**WHAT IS NEEDED**: If a line holds the word "rolling", copy it from the entries.

Coordinate-based change listings

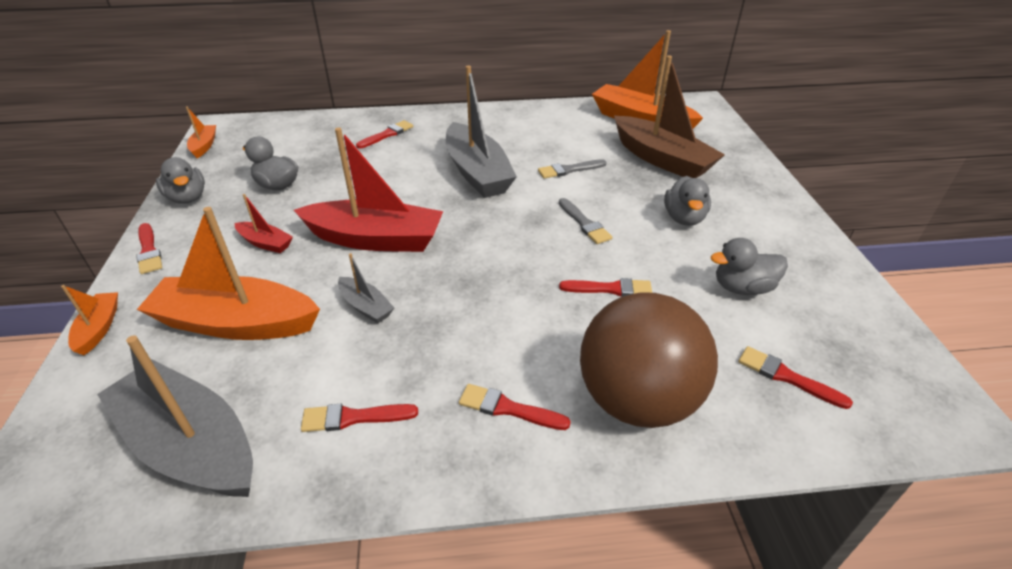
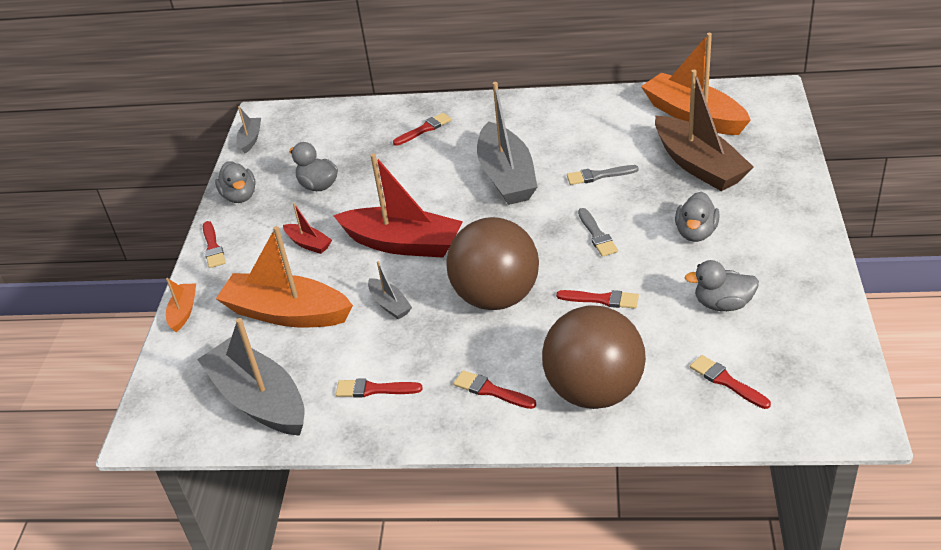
camera: 15 degrees right, 0 degrees up
(204, 146) = (250, 139): orange boat -> grey boat
(491, 292) = (496, 297): none -> brown ball

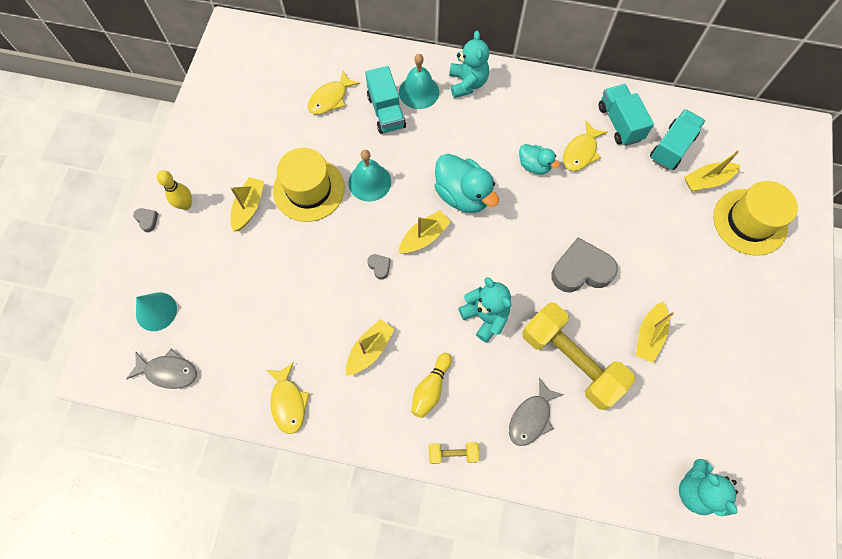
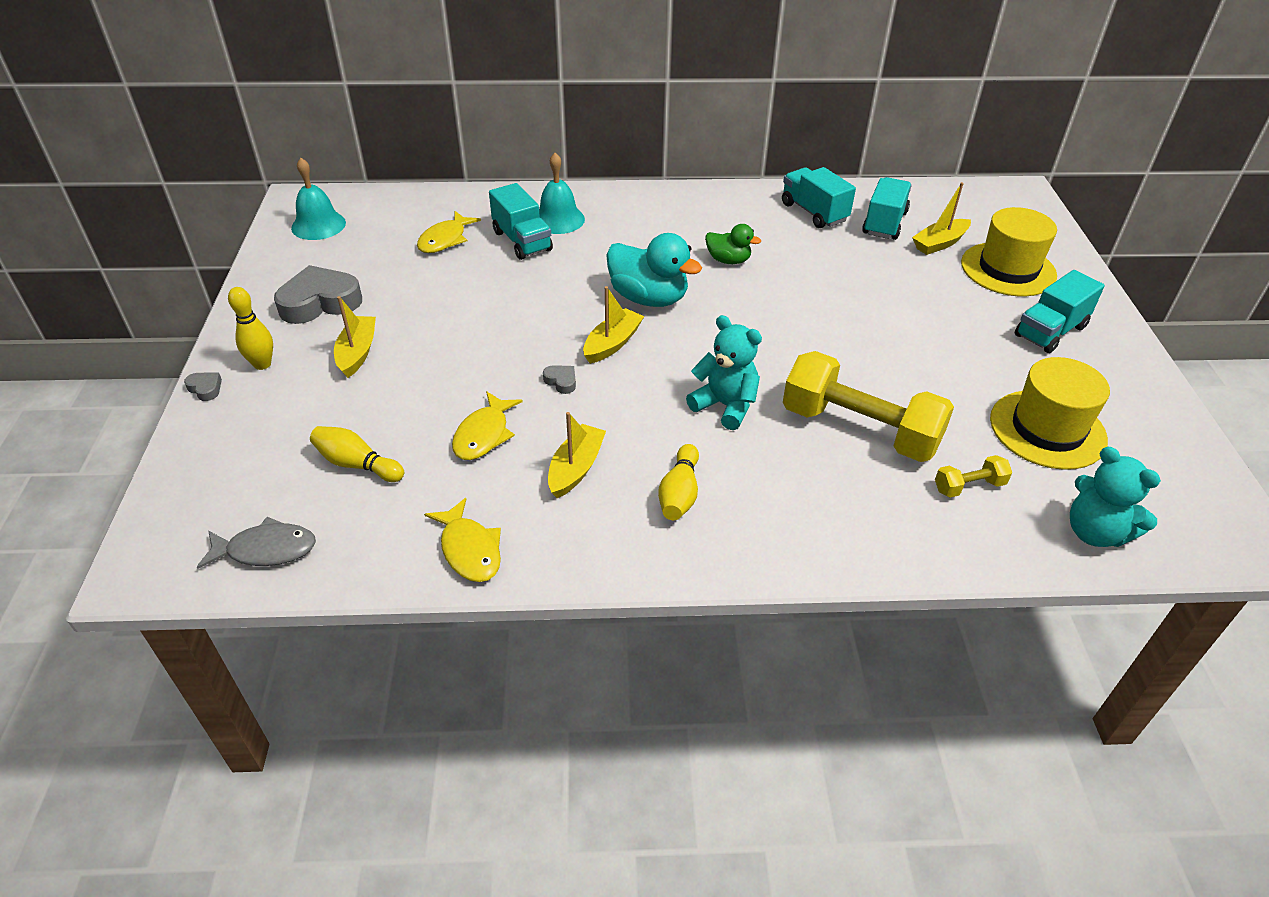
camera: 15 degrees left, 25 degrees down
(156, 311) = (235, 483): turquoise cone -> none
(232, 313) = (357, 464): none -> yellow bowling pin
(309, 189) = (439, 323): yellow hat -> yellow hat (1047, 429)
(369, 182) = (521, 304): turquoise bell -> turquoise bell (318, 225)
(453, 453) = (740, 560): yellow dumbbell -> yellow dumbbell (969, 486)
(467, 83) = (616, 205): turquoise teddy bear -> none
(531, 417) = (834, 498): grey fish -> none
(534, 165) = (728, 260): turquoise duck -> green duck
(581, 152) = (779, 241): yellow fish -> yellow fish (484, 435)
(581, 270) = (830, 342): grey heart -> grey heart (320, 302)
(649, 335) = (946, 387): yellow boat -> none
(752, 296) = (1050, 331): none -> turquoise truck

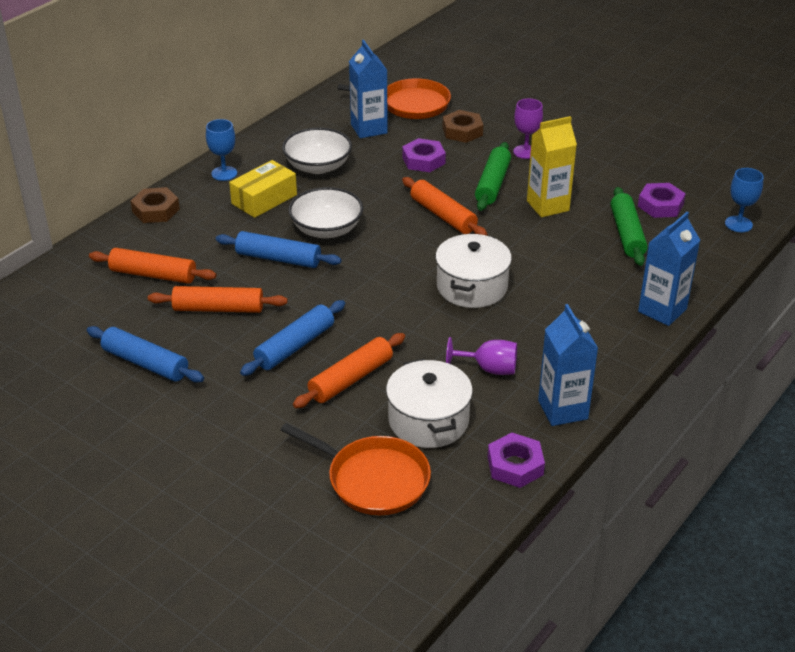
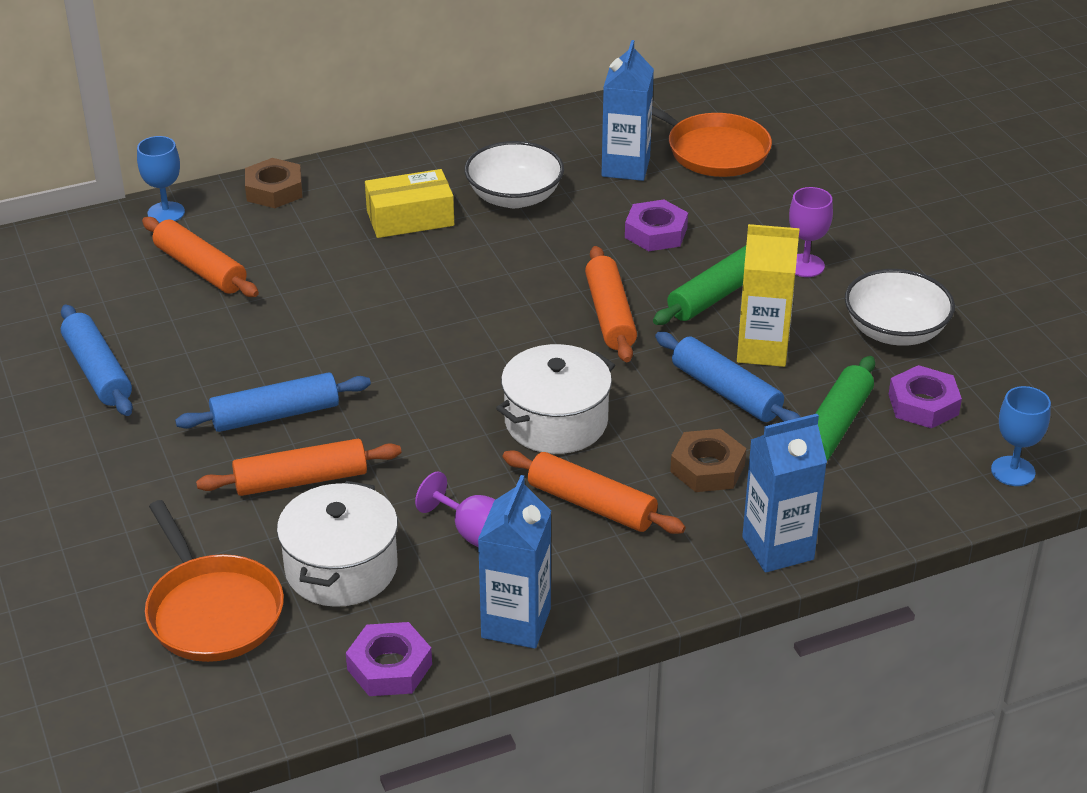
camera: 30 degrees right, 0 degrees up
(218, 308) = (233, 336): orange rolling pin -> orange rolling pin (591, 504)
(224, 173) = (394, 169): blue goblet -> blue goblet (166, 213)
(278, 258) = (357, 299): blue rolling pin -> blue rolling pin (726, 392)
(326, 229) = (448, 282): white bowl -> white bowl (895, 331)
(462, 131) = (746, 209): brown nut -> brown nut (707, 468)

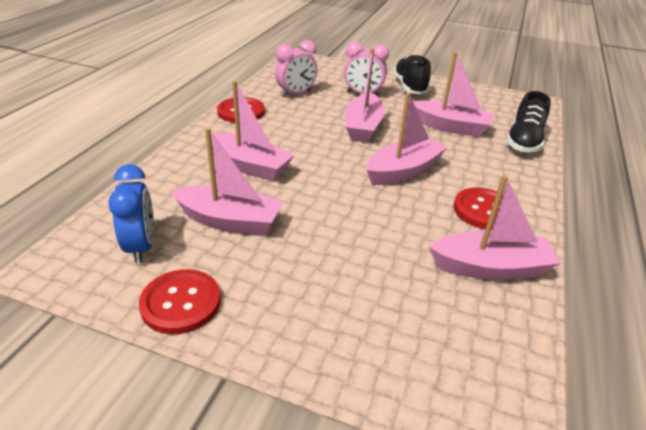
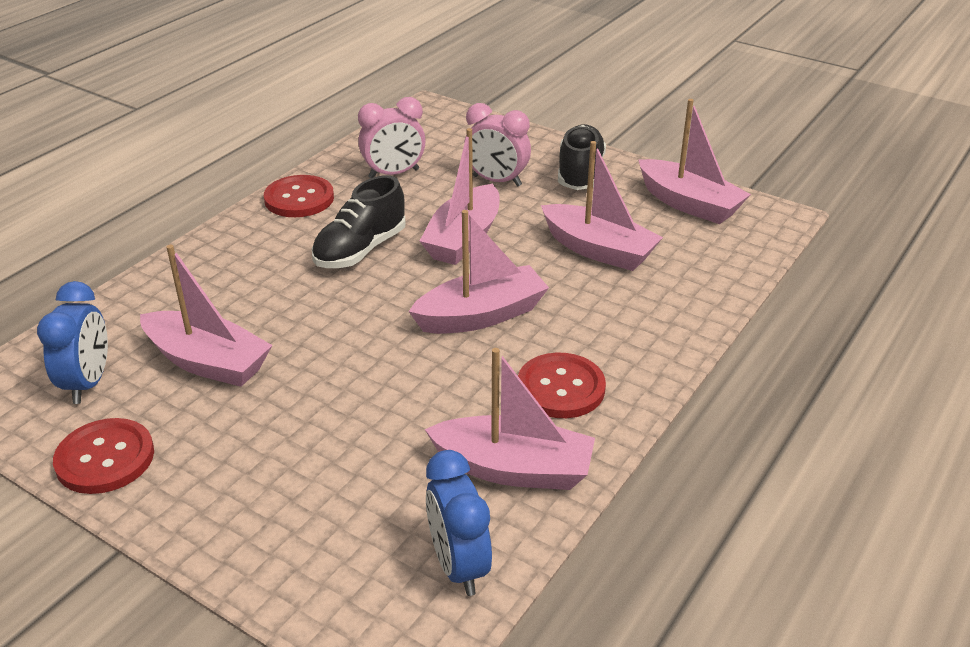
camera: 15 degrees right, 0 degrees up
(249, 166) = (269, 286): pink boat -> pink boat (689, 204)
(499, 344) = (458, 566): none -> blue clock
(524, 141) = (702, 285): black shoe -> black shoe (360, 250)

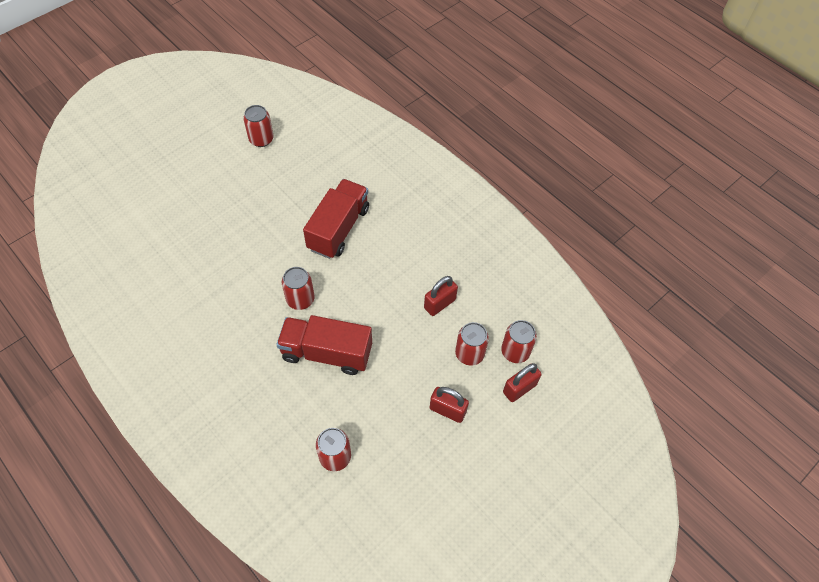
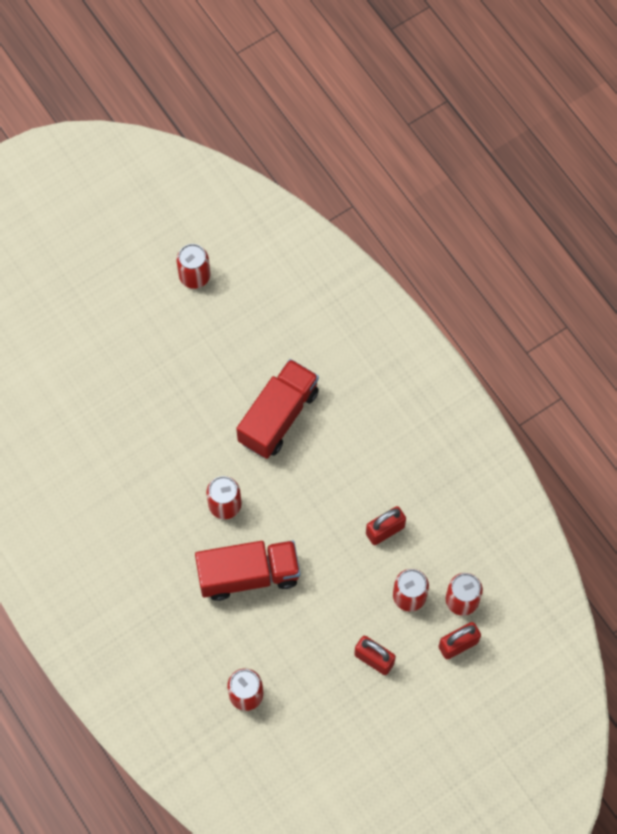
camera: 10 degrees right, 10 degrees up
(326, 353) = (248, 575): red truck -> red truck turned 150 degrees clockwise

**EXERCISE OUTPUT**:
(218, 308) = (233, 336): orange rolling pin -> orange rolling pin (591, 504)
(278, 258) = (357, 299): blue rolling pin -> blue rolling pin (726, 392)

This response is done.